How to complete this task –
Copy out the lines of the records below, and only those lines, from the one with "pink plate A1:C1" through the one with "brown tile E9", exactly as they appear.
START Provided data
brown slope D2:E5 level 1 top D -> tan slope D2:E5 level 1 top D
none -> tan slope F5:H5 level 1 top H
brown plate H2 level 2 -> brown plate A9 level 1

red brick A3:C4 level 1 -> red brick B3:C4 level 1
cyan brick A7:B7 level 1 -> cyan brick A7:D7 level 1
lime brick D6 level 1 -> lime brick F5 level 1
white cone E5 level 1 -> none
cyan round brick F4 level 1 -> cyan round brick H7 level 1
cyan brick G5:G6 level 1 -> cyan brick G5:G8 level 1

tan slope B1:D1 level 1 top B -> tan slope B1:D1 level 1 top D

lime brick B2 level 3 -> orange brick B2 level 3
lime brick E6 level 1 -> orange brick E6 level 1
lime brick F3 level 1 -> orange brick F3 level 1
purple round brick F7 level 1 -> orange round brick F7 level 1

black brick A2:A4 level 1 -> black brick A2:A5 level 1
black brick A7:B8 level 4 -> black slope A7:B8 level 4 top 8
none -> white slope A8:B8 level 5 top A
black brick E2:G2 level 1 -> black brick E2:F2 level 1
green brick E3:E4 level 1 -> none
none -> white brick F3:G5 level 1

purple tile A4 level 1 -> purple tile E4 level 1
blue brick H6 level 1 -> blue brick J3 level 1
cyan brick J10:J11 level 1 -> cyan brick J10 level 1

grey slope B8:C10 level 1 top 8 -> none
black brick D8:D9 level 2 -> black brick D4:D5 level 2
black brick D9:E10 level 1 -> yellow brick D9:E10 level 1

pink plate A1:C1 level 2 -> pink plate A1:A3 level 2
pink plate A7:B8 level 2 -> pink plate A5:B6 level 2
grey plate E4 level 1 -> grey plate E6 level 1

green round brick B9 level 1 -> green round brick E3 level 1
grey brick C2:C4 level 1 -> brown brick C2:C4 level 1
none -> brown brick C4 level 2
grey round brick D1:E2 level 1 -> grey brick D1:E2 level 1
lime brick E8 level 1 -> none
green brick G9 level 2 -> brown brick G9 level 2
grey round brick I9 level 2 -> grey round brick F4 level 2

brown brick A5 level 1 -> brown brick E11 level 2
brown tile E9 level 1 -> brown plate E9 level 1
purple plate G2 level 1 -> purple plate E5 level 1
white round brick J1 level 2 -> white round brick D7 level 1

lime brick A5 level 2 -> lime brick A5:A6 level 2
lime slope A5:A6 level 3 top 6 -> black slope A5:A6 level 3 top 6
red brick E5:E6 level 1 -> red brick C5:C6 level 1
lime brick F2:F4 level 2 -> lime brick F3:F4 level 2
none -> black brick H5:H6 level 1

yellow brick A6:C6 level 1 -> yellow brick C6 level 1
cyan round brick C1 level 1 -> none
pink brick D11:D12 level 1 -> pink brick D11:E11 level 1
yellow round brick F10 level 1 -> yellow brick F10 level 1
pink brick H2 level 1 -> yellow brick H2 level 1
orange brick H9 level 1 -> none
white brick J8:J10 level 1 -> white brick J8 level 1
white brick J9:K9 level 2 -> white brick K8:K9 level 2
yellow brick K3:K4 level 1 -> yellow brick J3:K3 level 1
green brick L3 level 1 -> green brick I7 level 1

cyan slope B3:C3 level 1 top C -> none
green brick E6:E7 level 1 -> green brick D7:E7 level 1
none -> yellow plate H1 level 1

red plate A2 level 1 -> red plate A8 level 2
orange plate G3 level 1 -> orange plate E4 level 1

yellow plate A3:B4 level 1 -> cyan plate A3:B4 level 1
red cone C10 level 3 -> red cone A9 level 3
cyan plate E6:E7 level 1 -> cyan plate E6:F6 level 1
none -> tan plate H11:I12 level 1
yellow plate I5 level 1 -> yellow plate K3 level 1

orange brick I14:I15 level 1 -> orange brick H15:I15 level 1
END Provided data
Answer for this exercise –
pink plate A1:C1 level 2 -> pink plate A1:A3 level 2
pink plate A7:B8 level 2 -> pink plate A5:B6 level 2
grey plate E4 level 1 -> grey plate E6 level 1

green round brick B9 level 1 -> green round brick E3 level 1
grey brick C2:C4 level 1 -> brown brick C2:C4 level 1
none -> brown brick C4 level 2
grey round brick D1:E2 level 1 -> grey brick D1:E2 level 1
lime brick E8 level 1 -> none
green brick G9 level 2 -> brown brick G9 level 2
grey round brick I9 level 2 -> grey round brick F4 level 2

brown brick A5 level 1 -> brown brick E11 level 2
brown tile E9 level 1 -> brown plate E9 level 1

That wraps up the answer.